* **Task**
Starting at the top of the data and ending with the line that holds "pink book [458,257,552,333]", transcribe each line exactly; include both ends.

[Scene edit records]

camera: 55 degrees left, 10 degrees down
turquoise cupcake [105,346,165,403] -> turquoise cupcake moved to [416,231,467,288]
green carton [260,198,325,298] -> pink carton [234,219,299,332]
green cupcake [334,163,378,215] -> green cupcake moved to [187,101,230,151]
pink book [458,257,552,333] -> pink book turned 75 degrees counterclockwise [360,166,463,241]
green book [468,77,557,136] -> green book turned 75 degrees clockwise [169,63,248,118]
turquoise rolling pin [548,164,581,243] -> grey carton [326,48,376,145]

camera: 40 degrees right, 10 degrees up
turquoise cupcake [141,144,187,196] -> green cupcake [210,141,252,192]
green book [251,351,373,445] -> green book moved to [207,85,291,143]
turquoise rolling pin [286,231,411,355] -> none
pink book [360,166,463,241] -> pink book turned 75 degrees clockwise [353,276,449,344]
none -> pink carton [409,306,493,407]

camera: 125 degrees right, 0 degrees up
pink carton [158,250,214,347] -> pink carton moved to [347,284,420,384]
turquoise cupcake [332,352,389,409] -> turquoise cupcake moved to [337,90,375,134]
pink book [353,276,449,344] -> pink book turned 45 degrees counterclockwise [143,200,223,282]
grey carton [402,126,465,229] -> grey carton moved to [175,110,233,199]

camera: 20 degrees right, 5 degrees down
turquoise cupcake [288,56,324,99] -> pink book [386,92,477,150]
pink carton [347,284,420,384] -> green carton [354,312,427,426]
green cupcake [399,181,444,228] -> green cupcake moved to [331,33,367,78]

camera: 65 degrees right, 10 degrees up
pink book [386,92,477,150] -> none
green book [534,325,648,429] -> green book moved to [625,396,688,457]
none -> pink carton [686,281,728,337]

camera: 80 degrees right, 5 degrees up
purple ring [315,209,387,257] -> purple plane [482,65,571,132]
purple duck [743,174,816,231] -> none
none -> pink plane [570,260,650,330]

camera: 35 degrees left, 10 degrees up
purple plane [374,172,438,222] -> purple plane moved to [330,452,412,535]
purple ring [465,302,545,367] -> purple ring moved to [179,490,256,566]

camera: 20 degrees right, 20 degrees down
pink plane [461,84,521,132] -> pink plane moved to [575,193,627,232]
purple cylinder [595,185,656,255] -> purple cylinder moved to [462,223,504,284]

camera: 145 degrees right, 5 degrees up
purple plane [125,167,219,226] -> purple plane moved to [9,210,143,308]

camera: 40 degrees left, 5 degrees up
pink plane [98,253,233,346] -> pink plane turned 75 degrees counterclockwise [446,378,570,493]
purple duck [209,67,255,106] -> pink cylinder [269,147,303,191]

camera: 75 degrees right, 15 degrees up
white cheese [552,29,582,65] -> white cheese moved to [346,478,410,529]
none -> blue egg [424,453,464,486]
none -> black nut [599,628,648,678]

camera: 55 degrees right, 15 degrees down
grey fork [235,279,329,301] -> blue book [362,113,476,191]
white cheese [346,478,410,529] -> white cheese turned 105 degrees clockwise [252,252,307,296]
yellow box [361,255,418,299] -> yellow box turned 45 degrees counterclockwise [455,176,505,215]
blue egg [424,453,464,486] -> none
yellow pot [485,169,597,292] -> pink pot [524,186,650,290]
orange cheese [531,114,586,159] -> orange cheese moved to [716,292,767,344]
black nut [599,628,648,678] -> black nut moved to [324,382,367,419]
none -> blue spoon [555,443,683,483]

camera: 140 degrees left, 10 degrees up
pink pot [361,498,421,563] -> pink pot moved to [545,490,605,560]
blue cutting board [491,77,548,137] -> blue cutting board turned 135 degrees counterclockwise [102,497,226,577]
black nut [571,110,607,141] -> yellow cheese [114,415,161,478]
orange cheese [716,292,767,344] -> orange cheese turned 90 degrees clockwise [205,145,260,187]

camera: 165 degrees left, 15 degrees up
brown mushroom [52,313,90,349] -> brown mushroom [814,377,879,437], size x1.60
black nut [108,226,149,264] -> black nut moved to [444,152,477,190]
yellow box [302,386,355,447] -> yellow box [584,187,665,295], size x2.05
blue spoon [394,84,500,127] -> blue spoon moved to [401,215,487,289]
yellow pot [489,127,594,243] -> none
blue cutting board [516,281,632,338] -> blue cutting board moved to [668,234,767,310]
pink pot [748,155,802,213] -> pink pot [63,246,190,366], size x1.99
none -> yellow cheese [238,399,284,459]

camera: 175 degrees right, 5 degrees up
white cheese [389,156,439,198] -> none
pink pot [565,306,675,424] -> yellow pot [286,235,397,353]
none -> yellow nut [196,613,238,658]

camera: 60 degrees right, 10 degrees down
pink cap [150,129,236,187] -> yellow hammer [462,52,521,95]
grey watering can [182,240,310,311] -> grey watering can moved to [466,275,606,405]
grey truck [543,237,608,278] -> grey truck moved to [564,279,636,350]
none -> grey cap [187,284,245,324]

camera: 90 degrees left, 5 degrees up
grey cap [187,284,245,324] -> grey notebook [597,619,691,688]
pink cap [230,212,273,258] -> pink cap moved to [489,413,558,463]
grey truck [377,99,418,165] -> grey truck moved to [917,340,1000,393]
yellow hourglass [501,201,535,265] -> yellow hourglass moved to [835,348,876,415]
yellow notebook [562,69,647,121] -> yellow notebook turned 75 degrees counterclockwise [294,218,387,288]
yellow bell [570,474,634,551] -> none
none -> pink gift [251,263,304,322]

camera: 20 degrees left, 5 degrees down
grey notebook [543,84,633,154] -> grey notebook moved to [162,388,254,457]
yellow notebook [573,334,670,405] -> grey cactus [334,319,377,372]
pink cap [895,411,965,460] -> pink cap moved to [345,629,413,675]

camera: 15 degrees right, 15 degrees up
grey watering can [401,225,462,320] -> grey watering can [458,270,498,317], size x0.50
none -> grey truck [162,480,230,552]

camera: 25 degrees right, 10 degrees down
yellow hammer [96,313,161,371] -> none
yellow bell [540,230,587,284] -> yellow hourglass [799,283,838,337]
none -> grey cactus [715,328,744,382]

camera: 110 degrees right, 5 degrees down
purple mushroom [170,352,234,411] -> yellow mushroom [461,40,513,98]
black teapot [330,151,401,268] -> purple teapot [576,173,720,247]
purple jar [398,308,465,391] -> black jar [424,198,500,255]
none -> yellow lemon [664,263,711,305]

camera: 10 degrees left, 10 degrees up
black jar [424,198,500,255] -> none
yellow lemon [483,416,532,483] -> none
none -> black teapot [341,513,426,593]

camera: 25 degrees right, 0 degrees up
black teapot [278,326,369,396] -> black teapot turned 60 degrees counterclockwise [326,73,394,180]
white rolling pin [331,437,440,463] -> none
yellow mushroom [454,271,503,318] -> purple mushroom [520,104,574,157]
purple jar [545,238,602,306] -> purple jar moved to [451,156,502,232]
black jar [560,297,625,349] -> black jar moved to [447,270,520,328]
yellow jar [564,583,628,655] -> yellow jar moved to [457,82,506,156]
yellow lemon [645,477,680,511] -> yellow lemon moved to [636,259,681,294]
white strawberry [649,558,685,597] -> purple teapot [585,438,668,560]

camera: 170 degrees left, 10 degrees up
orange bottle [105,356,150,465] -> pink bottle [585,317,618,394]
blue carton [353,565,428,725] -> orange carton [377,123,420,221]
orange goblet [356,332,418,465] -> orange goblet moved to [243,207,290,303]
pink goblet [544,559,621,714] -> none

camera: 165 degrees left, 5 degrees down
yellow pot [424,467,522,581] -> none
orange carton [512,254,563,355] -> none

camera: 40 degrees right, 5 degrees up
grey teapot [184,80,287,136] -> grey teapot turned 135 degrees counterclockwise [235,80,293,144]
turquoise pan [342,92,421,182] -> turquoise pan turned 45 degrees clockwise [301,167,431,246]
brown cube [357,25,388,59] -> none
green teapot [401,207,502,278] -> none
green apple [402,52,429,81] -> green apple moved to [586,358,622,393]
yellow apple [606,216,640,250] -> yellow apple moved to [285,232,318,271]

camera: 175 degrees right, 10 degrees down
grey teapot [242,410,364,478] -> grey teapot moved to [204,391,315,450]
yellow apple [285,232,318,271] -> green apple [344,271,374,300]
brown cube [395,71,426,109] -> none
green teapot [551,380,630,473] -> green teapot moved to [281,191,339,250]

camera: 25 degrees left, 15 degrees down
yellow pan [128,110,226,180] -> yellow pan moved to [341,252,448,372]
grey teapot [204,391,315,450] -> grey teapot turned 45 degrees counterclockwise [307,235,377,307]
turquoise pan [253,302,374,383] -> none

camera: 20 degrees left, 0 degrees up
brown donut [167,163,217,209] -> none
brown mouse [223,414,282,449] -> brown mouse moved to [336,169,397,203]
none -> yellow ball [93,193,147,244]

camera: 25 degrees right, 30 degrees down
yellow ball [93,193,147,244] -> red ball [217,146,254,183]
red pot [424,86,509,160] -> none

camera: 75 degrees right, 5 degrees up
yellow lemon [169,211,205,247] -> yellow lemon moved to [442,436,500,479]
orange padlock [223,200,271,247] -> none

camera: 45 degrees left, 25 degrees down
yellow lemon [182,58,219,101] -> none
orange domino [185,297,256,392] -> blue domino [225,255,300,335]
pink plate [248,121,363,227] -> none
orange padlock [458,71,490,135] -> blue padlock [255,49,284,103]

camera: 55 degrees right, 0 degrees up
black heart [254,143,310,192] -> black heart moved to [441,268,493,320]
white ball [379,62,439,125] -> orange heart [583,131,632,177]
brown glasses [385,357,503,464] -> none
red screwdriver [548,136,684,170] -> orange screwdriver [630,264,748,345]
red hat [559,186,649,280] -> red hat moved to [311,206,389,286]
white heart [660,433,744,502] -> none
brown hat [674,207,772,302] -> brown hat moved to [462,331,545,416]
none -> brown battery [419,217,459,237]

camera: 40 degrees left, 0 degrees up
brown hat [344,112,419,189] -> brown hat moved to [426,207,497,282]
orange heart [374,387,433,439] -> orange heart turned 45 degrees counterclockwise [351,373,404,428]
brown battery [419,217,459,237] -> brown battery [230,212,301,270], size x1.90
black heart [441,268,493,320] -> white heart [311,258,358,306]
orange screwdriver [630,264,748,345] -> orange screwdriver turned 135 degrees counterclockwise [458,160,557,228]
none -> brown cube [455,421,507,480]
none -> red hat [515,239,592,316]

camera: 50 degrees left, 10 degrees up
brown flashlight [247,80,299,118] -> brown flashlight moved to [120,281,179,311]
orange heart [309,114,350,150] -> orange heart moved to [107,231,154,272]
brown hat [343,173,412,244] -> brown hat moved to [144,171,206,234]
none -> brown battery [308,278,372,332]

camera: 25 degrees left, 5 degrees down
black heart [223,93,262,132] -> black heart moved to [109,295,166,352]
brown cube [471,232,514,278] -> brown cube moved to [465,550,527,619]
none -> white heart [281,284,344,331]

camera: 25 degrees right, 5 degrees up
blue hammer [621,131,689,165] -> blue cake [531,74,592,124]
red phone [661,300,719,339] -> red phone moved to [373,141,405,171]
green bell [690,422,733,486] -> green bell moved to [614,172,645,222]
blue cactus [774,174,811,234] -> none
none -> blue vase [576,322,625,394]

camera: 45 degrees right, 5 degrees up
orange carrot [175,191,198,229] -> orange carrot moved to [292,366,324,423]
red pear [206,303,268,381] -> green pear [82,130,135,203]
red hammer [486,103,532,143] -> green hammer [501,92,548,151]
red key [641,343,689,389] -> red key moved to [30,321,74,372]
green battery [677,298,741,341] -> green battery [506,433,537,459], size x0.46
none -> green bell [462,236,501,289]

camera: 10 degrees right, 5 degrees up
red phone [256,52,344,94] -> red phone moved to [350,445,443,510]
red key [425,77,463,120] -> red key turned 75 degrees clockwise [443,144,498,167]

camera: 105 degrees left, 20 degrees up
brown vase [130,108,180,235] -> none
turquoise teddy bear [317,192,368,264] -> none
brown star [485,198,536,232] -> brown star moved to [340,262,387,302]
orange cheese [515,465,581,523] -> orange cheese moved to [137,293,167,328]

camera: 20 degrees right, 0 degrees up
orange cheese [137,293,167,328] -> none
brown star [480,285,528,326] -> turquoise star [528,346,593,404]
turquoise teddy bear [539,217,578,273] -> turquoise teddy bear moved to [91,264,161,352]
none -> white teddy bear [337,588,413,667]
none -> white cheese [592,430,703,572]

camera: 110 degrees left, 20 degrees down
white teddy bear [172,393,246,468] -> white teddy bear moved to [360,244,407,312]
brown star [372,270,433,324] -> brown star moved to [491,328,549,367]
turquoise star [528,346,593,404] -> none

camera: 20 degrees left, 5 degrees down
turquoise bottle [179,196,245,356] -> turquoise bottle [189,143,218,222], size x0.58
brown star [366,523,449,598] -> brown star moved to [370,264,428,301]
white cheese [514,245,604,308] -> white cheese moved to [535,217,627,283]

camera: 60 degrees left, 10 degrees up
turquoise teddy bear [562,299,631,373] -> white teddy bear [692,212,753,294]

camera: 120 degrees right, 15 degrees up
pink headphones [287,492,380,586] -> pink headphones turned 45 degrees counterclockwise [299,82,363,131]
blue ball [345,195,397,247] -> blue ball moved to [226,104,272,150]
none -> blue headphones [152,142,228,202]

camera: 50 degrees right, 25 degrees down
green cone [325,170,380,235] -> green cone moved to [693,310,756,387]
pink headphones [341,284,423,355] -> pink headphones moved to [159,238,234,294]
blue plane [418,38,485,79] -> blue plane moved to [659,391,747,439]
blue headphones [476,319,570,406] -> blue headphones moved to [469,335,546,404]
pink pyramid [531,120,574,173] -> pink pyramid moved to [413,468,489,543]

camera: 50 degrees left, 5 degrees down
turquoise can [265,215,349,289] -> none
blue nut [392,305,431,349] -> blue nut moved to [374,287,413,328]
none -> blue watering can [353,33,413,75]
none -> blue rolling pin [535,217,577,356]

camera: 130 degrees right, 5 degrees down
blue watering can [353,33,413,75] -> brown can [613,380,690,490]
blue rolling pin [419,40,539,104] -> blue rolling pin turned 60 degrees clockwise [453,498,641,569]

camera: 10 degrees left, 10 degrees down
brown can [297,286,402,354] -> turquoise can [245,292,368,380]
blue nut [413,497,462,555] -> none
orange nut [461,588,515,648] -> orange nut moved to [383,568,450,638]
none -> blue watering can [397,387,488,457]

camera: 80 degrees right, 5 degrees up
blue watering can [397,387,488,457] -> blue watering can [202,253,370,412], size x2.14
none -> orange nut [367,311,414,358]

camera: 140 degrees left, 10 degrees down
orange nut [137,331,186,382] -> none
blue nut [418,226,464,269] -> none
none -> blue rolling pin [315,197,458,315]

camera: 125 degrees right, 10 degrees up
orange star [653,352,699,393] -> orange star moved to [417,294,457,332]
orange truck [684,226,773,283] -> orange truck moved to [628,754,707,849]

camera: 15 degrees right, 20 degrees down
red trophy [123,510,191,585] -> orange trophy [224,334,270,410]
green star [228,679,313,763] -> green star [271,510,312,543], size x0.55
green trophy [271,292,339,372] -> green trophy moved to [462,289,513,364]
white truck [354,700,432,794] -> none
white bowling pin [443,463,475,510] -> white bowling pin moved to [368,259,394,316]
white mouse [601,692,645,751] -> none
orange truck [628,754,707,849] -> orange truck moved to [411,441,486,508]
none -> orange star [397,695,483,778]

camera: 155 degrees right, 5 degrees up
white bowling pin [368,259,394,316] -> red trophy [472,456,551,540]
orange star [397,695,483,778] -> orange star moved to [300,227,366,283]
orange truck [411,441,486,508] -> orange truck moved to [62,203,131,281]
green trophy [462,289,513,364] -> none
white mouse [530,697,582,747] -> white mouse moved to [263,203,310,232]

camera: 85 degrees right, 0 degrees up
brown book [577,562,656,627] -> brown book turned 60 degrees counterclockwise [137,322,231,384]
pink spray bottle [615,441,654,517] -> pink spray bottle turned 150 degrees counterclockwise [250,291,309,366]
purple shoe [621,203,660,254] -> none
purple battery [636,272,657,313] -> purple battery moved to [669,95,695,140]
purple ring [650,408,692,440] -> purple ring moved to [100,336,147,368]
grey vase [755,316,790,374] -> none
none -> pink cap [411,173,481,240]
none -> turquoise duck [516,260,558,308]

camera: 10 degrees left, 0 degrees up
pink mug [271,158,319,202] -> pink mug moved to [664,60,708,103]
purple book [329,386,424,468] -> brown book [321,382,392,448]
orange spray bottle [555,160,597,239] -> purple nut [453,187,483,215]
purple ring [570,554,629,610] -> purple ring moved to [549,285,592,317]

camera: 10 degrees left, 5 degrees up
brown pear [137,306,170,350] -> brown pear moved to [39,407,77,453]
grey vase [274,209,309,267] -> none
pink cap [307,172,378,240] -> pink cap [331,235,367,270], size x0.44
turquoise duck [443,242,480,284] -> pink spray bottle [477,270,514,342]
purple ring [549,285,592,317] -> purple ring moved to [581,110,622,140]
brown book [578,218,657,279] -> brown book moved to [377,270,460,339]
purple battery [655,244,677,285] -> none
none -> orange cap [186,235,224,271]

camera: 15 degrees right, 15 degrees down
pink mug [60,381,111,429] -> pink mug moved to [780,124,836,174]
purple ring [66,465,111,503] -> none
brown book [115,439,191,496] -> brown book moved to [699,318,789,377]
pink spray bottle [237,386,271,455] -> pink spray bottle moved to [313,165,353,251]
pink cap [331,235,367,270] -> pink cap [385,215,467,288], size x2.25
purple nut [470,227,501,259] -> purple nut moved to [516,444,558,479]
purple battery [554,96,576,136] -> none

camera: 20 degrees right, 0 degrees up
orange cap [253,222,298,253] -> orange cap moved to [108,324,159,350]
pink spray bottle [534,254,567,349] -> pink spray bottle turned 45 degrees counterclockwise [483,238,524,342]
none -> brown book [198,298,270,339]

* **Solution for this problem**
camera: 55 degrees left, 10 degrees down
turquoise cupcake [105,346,165,403] -> turquoise cupcake moved to [416,231,467,288]
green carton [260,198,325,298] -> pink carton [234,219,299,332]
green cupcake [334,163,378,215] -> green cupcake moved to [187,101,230,151]
pink book [458,257,552,333] -> pink book turned 75 degrees counterclockwise [360,166,463,241]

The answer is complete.